PROBLEM REQUIREMENTS
Output each line from the one that contains "orange pan: 0 -> 1" to the final line of the data below, exactly, and include nothing else.

Saved data entries
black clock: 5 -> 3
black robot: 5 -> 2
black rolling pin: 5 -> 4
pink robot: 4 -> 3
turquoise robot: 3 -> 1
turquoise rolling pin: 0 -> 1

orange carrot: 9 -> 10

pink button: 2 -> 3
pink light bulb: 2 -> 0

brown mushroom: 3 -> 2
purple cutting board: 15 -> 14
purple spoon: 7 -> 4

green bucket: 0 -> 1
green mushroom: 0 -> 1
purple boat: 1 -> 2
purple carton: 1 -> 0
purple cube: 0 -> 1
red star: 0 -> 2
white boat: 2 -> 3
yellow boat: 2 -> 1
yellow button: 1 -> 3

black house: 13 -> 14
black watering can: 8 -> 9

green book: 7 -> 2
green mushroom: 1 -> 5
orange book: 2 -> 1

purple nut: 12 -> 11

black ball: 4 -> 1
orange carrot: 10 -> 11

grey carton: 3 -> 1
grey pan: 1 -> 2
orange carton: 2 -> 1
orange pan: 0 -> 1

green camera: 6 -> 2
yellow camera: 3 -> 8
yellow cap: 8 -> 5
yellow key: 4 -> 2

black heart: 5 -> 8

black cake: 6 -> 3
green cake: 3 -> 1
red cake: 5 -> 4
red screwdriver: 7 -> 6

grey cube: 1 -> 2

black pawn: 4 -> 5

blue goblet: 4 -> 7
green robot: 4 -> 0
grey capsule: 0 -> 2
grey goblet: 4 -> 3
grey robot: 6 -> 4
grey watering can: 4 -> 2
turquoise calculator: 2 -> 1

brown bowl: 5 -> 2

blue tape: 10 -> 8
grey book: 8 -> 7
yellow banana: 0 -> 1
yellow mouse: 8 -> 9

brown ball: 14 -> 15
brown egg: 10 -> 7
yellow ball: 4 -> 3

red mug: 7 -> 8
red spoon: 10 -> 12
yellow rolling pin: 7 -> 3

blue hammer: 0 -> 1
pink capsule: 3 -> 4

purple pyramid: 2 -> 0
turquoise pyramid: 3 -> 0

PROBLEM SOLUTION
orange pan: 0 -> 1

green camera: 6 -> 2
yellow camera: 3 -> 8
yellow cap: 8 -> 5
yellow key: 4 -> 2

black heart: 5 -> 8

black cake: 6 -> 3
green cake: 3 -> 1
red cake: 5 -> 4
red screwdriver: 7 -> 6

grey cube: 1 -> 2

black pawn: 4 -> 5

blue goblet: 4 -> 7
green robot: 4 -> 0
grey capsule: 0 -> 2
grey goblet: 4 -> 3
grey robot: 6 -> 4
grey watering can: 4 -> 2
turquoise calculator: 2 -> 1

brown bowl: 5 -> 2

blue tape: 10 -> 8
grey book: 8 -> 7
yellow banana: 0 -> 1
yellow mouse: 8 -> 9

brown ball: 14 -> 15
brown egg: 10 -> 7
yellow ball: 4 -> 3

red mug: 7 -> 8
red spoon: 10 -> 12
yellow rolling pin: 7 -> 3

blue hammer: 0 -> 1
pink capsule: 3 -> 4

purple pyramid: 2 -> 0
turquoise pyramid: 3 -> 0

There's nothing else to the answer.